ACTIVITY -
Word for word, please copy the listing below, with its pictures left out.

INFORMATION PROVIDED -
◆ ◆ ◆ ◆ ◆ ◆ ◆
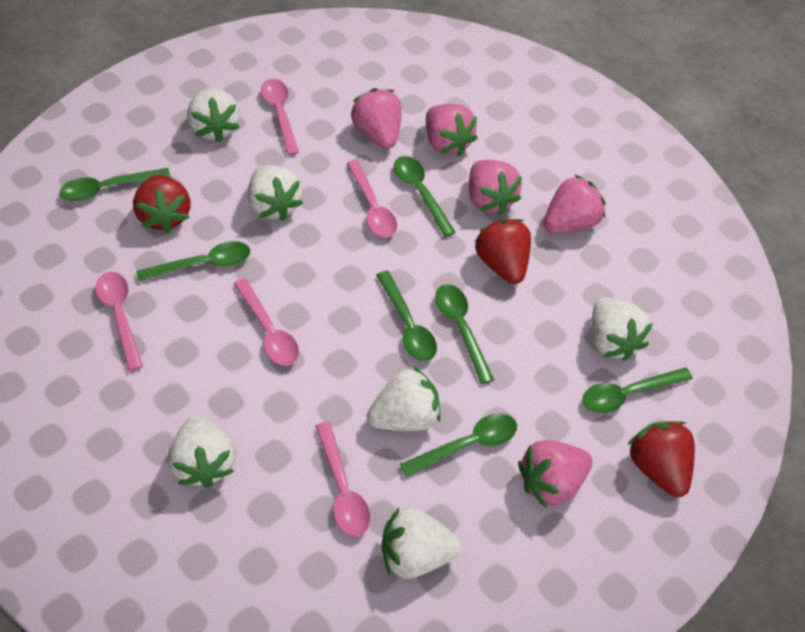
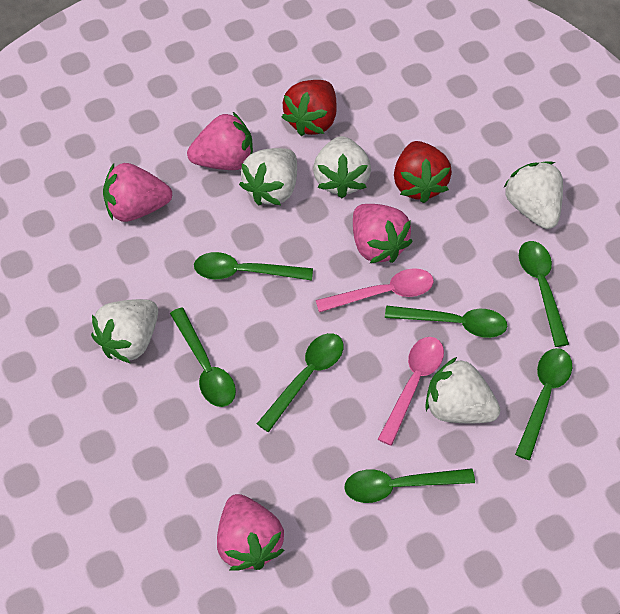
pink spoon: 5 -> 2
pink strawberry: 5 -> 4
red strawberry: 3 -> 2
white strawberry: 6 -> 5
◆ ◆ ◆ ◆ ◆ ◆ ◆
WRITTEN REPLY -
pink spoon: 5 -> 2
pink strawberry: 5 -> 4
red strawberry: 3 -> 2
white strawberry: 6 -> 5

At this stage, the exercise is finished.